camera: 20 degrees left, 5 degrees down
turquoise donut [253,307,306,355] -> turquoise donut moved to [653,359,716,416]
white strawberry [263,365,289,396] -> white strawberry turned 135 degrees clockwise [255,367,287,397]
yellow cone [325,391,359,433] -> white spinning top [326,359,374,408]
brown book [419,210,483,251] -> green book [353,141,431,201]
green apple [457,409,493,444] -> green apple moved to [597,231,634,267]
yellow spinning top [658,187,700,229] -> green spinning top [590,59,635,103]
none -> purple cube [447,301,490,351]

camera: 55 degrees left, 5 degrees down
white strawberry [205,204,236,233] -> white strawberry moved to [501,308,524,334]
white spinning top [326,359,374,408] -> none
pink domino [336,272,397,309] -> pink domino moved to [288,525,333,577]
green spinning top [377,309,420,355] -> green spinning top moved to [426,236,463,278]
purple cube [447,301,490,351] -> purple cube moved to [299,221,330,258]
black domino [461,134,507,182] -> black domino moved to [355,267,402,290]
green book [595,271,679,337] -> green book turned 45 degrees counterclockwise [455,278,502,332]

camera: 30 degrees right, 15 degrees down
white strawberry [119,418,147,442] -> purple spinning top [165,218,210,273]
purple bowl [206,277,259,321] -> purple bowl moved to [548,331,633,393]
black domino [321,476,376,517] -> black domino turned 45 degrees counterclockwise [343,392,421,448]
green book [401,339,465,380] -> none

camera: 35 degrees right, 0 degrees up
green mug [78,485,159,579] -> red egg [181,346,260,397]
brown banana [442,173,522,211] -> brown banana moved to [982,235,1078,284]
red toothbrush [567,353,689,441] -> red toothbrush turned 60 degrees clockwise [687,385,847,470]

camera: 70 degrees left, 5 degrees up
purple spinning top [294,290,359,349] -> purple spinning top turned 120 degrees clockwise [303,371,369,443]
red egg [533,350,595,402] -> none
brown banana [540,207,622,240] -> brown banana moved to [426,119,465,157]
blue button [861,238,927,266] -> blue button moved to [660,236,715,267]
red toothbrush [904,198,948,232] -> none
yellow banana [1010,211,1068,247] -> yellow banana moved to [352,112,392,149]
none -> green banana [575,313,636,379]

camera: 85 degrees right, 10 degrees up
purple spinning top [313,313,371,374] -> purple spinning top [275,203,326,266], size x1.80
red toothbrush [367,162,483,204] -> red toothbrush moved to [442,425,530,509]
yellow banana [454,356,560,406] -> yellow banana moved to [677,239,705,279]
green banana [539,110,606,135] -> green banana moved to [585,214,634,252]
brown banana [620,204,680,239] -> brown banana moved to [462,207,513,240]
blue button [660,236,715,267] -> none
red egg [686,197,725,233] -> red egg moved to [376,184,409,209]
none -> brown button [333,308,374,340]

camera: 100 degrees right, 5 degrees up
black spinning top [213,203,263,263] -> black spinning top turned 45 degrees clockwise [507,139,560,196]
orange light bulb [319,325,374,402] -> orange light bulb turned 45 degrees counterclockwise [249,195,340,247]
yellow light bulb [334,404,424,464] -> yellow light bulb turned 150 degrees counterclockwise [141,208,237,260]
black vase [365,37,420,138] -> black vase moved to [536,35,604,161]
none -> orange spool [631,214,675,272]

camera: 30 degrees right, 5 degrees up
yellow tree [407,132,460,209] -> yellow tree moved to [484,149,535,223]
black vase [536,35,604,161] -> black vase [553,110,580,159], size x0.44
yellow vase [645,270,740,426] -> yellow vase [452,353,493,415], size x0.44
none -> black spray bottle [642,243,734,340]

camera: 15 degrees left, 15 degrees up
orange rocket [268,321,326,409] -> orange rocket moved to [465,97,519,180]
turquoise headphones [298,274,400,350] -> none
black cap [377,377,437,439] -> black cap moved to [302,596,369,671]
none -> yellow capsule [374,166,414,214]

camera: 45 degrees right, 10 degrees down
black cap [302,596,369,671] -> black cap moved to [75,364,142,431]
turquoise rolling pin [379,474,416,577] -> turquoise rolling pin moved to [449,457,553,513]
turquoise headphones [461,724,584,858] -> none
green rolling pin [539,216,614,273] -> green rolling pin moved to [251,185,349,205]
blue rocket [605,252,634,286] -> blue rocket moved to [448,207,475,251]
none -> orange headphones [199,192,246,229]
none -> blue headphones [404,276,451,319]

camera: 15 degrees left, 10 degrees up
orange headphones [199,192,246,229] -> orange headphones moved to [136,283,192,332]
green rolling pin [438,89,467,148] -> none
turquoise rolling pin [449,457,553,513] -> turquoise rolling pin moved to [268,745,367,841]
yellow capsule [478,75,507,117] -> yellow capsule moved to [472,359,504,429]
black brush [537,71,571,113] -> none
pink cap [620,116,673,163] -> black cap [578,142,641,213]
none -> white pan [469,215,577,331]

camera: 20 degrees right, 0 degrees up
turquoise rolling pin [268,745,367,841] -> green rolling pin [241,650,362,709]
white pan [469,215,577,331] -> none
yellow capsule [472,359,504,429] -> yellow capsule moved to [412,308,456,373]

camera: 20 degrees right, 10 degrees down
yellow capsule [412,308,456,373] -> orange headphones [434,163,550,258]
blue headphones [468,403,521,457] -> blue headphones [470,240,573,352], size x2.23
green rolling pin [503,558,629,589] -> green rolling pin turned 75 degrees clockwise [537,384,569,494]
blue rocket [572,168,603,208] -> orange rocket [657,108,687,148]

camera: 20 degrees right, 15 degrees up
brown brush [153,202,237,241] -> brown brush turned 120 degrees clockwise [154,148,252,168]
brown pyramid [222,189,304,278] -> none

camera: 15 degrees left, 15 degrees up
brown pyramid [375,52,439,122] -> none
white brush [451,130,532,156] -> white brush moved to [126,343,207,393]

※ ※ ※

* _Aim of the task_:
From the records above, copy only the lines starting with the line that holds "brown banana [540,207,622,240]" and going on through the line that holds "yellow banana [1010,211,1068,247]", exactly as written.

* _Result below_:
brown banana [540,207,622,240] -> brown banana moved to [426,119,465,157]
blue button [861,238,927,266] -> blue button moved to [660,236,715,267]
red toothbrush [904,198,948,232] -> none
yellow banana [1010,211,1068,247] -> yellow banana moved to [352,112,392,149]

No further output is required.